▶ **Task requirements**
Return the data word for word. Pictures are to be omitted.

▶ **Dataset excerpts**
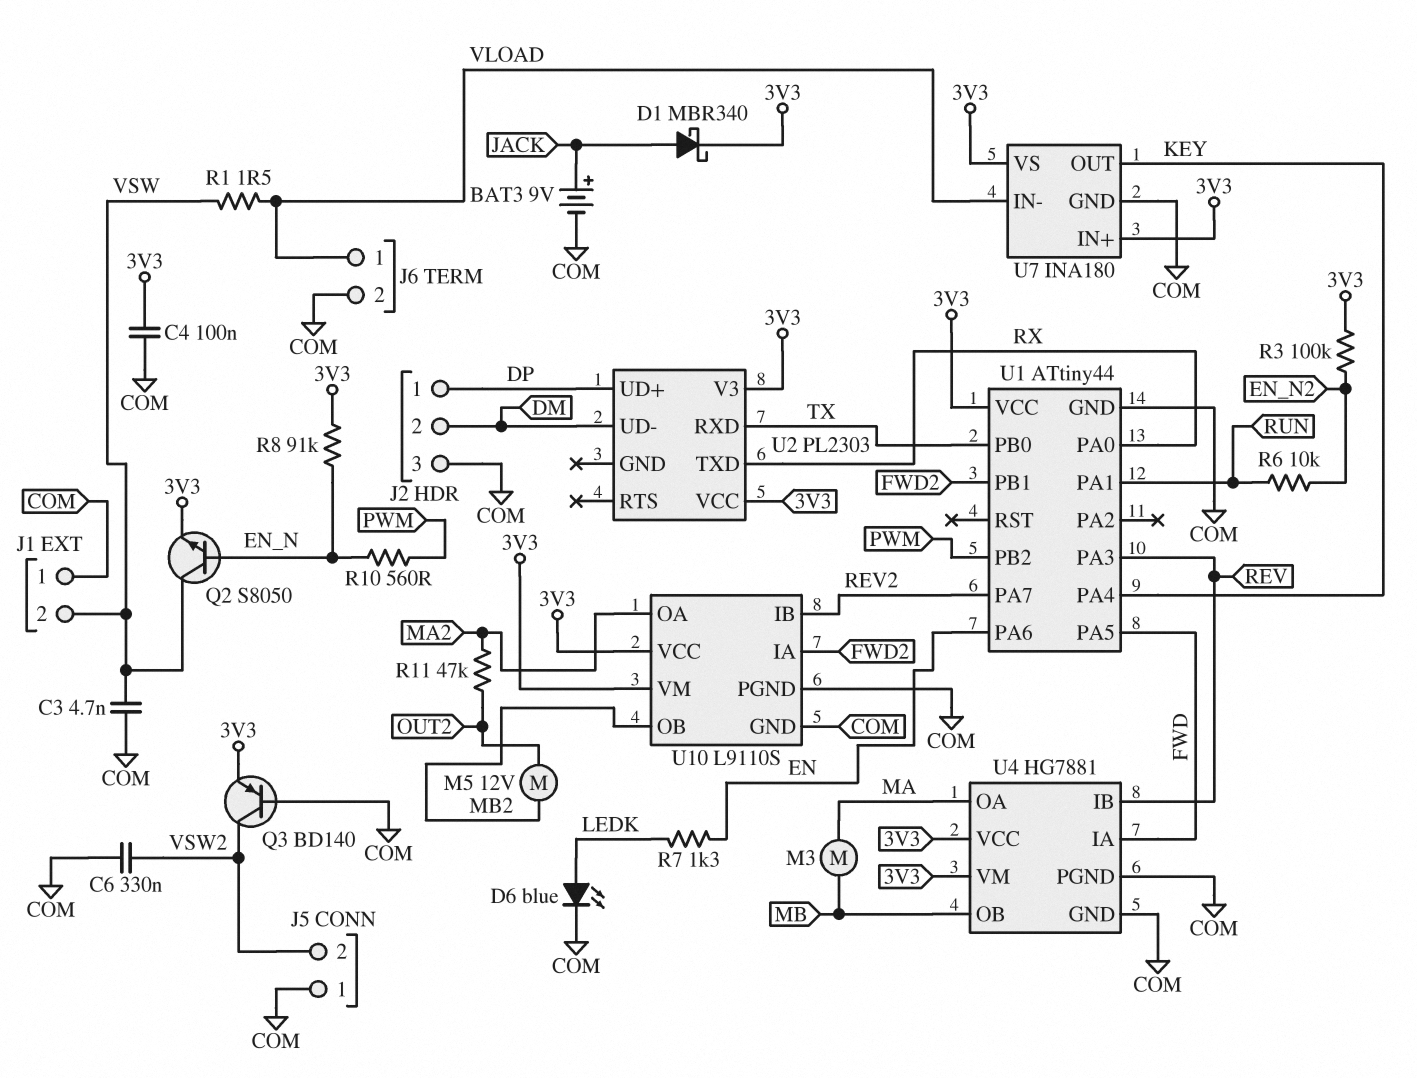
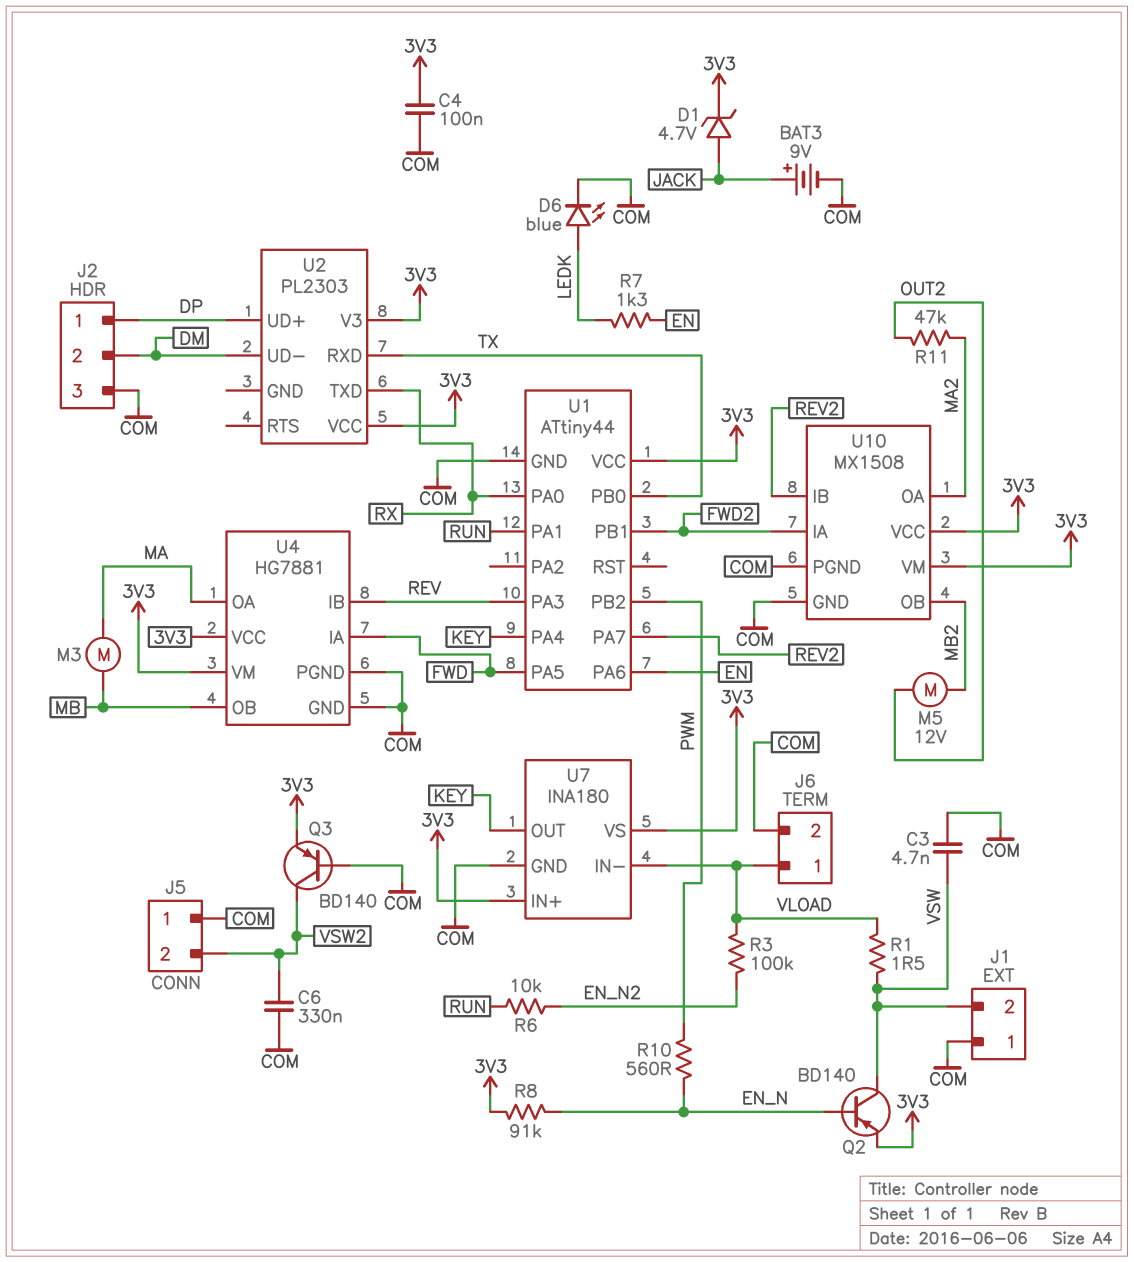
D1: schottky MBR340 (A JACK, K 3V3) -> zener 4.7V (A JACK, K 3V3)
Q2: NPN S8050 (B EN_N, C VSW, E 3V3) -> PNP BD140 (B EN_N, C VSW, E 3V3)
R3: 100k (3V3, EN_N2) -> 100k (EN_N2, VLOAD)
U10: L9110S -> MX1508

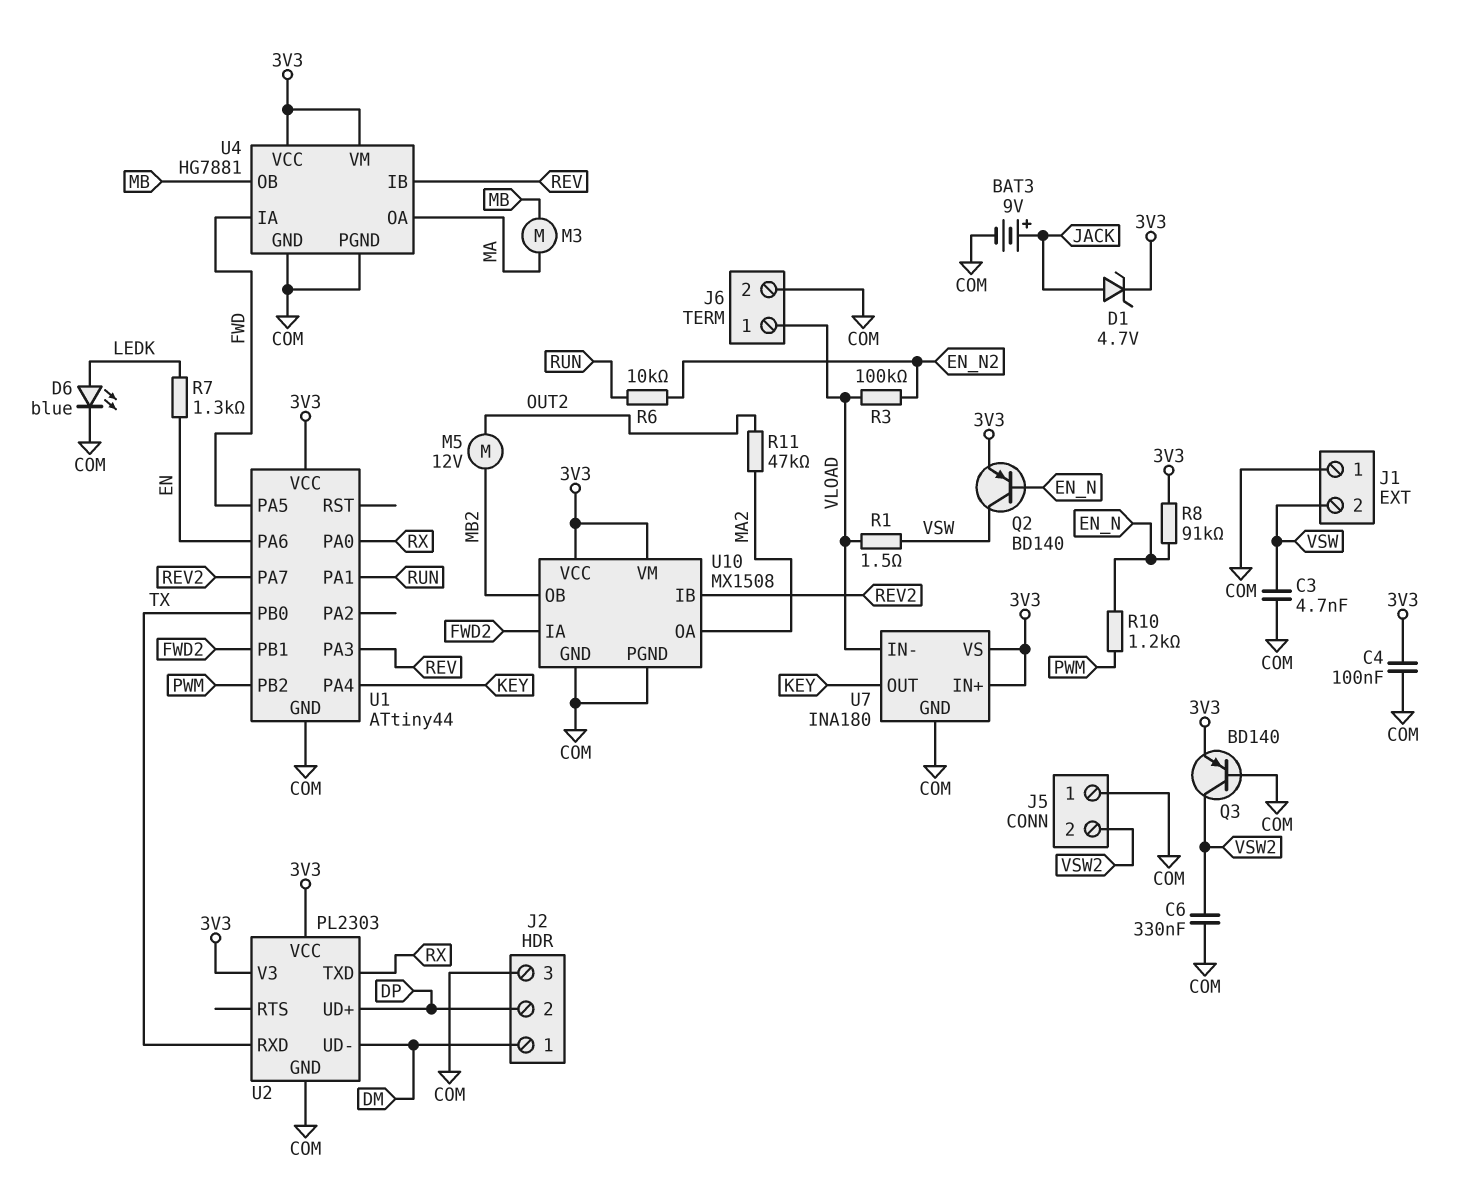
J2 pin 1: DP -> DM
J2 pin 2: DM -> DP
R10: 560 (EN_N, PWM) -> 1.2k (EN_N, PWM)
U2 pin GND: none -> COM

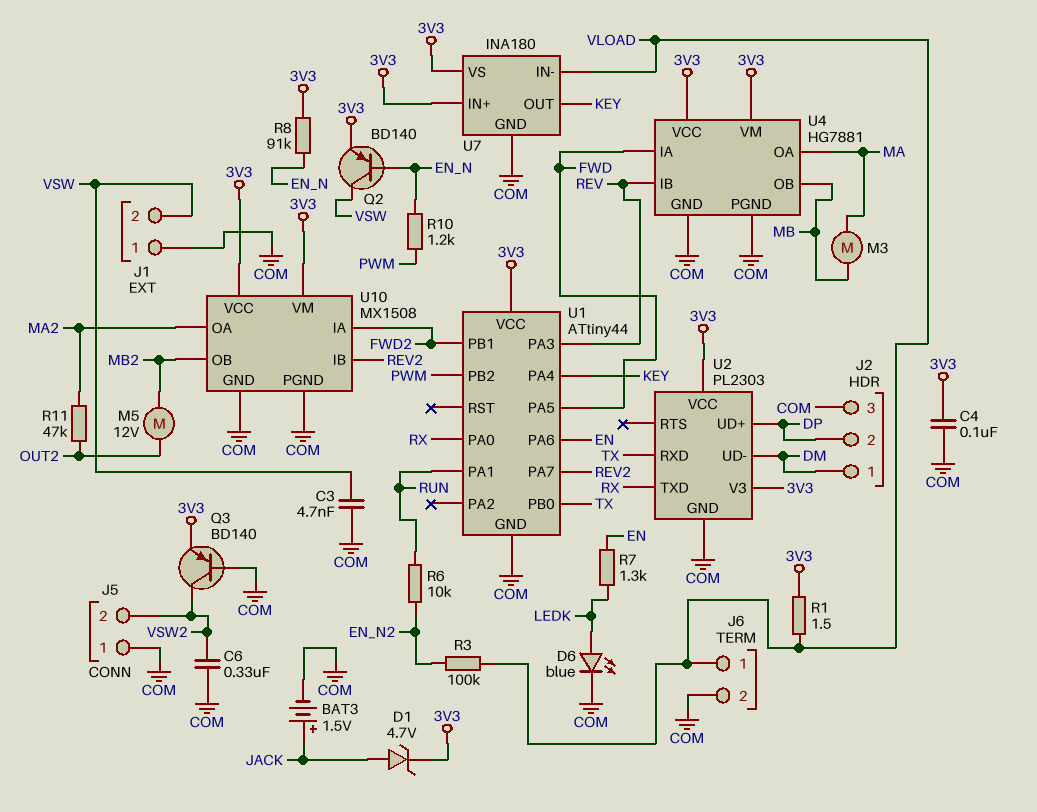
BAT3: 9V (plus JACK, minus COM) -> 1.5V (plus JACK, minus COM)
R1: 1.5 (VLOAD, VSW) -> 1.5 (3V3, VLOAD)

▶ **Finished exercise**
D1: schottky MBR340 (A JACK, K 3V3) -> zener 4.7V (A JACK, K 3V3)
Q2: NPN S8050 (B EN_N, C VSW, E 3V3) -> PNP BD140 (B EN_N, C VSW, E 3V3)
R3: 100k (3V3, EN_N2) -> 100k (EN_N2, VLOAD)
U10: L9110S -> MX1508

J2 pin 1: DP -> DM
J2 pin 2: DM -> DP
R10: 560 (EN_N, PWM) -> 1.2k (EN_N, PWM)
U2 pin GND: none -> COM

BAT3: 9V (plus JACK, minus COM) -> 1.5V (plus JACK, minus COM)
R1: 1.5 (VLOAD, VSW) -> 1.5 (3V3, VLOAD)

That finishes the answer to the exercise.